◆ **GOAL OF THE EXERCISE**: Here are some records. Copy each one exactly.

Records excerpted from a collection
##############################

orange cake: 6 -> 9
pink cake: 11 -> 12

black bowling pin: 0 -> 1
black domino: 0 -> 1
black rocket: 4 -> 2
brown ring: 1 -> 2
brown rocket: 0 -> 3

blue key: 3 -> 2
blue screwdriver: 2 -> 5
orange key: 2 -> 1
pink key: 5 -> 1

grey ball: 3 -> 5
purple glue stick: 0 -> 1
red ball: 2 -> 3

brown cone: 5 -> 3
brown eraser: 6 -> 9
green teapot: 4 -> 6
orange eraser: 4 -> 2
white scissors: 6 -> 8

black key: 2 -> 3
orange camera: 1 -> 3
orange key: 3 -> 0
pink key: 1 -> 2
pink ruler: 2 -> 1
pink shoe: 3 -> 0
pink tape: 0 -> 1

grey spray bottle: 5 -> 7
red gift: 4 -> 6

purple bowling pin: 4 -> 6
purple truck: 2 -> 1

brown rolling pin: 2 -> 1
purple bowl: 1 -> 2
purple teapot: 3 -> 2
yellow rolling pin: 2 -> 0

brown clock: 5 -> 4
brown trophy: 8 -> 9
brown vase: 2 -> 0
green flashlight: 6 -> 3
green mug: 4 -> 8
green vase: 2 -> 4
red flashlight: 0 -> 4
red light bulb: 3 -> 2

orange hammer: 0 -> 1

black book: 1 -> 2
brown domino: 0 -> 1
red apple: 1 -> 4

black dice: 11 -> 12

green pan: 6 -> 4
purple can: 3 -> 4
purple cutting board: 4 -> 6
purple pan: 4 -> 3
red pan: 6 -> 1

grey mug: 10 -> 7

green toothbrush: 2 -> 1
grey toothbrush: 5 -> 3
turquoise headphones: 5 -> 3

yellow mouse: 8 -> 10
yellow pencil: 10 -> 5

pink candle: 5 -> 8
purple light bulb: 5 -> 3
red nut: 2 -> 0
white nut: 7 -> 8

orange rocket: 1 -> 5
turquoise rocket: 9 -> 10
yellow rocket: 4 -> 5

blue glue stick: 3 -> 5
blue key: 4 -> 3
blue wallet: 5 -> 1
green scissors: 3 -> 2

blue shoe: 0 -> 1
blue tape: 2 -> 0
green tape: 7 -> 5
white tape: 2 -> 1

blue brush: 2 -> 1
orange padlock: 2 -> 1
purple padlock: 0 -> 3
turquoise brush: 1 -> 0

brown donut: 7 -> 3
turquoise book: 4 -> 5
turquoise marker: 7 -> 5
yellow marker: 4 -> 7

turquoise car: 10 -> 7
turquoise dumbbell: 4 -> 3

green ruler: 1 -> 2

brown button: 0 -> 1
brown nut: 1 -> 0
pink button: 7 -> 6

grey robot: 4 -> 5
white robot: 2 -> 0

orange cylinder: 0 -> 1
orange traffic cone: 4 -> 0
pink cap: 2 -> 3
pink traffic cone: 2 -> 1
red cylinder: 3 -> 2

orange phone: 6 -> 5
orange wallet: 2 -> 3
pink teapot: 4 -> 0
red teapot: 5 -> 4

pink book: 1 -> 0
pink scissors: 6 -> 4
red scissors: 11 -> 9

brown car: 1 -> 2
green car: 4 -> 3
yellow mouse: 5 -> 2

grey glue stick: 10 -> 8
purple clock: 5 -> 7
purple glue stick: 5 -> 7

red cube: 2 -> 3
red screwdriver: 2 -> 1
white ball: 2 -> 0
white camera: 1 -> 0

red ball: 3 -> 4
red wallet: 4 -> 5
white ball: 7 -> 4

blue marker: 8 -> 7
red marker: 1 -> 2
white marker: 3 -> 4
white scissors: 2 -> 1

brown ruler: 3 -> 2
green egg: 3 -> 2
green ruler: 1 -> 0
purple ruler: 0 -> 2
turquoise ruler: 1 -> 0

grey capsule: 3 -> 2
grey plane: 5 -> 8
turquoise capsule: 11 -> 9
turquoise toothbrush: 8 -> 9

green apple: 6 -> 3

##############################

◆ **OUTPUT OF THE EXERCISE**:
orange cake: 6 -> 9
pink cake: 11 -> 12

black bowling pin: 0 -> 1
black domino: 0 -> 1
black rocket: 4 -> 2
brown ring: 1 -> 2
brown rocket: 0 -> 3

blue key: 3 -> 2
blue screwdriver: 2 -> 5
orange key: 2 -> 1
pink key: 5 -> 1

grey ball: 3 -> 5
purple glue stick: 0 -> 1
red ball: 2 -> 3

brown cone: 5 -> 3
brown eraser: 6 -> 9
green teapot: 4 -> 6
orange eraser: 4 -> 2
white scissors: 6 -> 8

black key: 2 -> 3
orange camera: 1 -> 3
orange key: 3 -> 0
pink key: 1 -> 2
pink ruler: 2 -> 1
pink shoe: 3 -> 0
pink tape: 0 -> 1

grey spray bottle: 5 -> 7
red gift: 4 -> 6

purple bowling pin: 4 -> 6
purple truck: 2 -> 1

brown rolling pin: 2 -> 1
purple bowl: 1 -> 2
purple teapot: 3 -> 2
yellow rolling pin: 2 -> 0

brown clock: 5 -> 4
brown trophy: 8 -> 9
brown vase: 2 -> 0
green flashlight: 6 -> 3
green mug: 4 -> 8
green vase: 2 -> 4
red flashlight: 0 -> 4
red light bulb: 3 -> 2

orange hammer: 0 -> 1

black book: 1 -> 2
brown domino: 0 -> 1
red apple: 1 -> 4

black dice: 11 -> 12

green pan: 6 -> 4
purple can: 3 -> 4
purple cutting board: 4 -> 6
purple pan: 4 -> 3
red pan: 6 -> 1

grey mug: 10 -> 7

green toothbrush: 2 -> 1
grey toothbrush: 5 -> 3
turquoise headphones: 5 -> 3

yellow mouse: 8 -> 10
yellow pencil: 10 -> 5

pink candle: 5 -> 8
purple light bulb: 5 -> 3
red nut: 2 -> 0
white nut: 7 -> 8

orange rocket: 1 -> 5
turquoise rocket: 9 -> 10
yellow rocket: 4 -> 5

blue glue stick: 3 -> 5
blue key: 4 -> 3
blue wallet: 5 -> 1
green scissors: 3 -> 2

blue shoe: 0 -> 1
blue tape: 2 -> 0
green tape: 7 -> 5
white tape: 2 -> 1

blue brush: 2 -> 1
orange padlock: 2 -> 1
purple padlock: 0 -> 3
turquoise brush: 1 -> 0

brown donut: 7 -> 3
turquoise book: 4 -> 5
turquoise marker: 7 -> 5
yellow marker: 4 -> 7

turquoise car: 10 -> 7
turquoise dumbbell: 4 -> 3

green ruler: 1 -> 2

brown button: 0 -> 1
brown nut: 1 -> 0
pink button: 7 -> 6

grey robot: 4 -> 5
white robot: 2 -> 0

orange cylinder: 0 -> 1
orange traffic cone: 4 -> 0
pink cap: 2 -> 3
pink traffic cone: 2 -> 1
red cylinder: 3 -> 2

orange phone: 6 -> 5
orange wallet: 2 -> 3
pink teapot: 4 -> 0
red teapot: 5 -> 4

pink book: 1 -> 0
pink scissors: 6 -> 4
red scissors: 11 -> 9

brown car: 1 -> 2
green car: 4 -> 3
yellow mouse: 5 -> 2

grey glue stick: 10 -> 8
purple clock: 5 -> 7
purple glue stick: 5 -> 7

red cube: 2 -> 3
red screwdriver: 2 -> 1
white ball: 2 -> 0
white camera: 1 -> 0

red ball: 3 -> 4
red wallet: 4 -> 5
white ball: 7 -> 4

blue marker: 8 -> 7
red marker: 1 -> 2
white marker: 3 -> 4
white scissors: 2 -> 1

brown ruler: 3 -> 2
green egg: 3 -> 2
green ruler: 1 -> 0
purple ruler: 0 -> 2
turquoise ruler: 1 -> 0

grey capsule: 3 -> 2
grey plane: 5 -> 8
turquoise capsule: 11 -> 9
turquoise toothbrush: 8 -> 9

green apple: 6 -> 3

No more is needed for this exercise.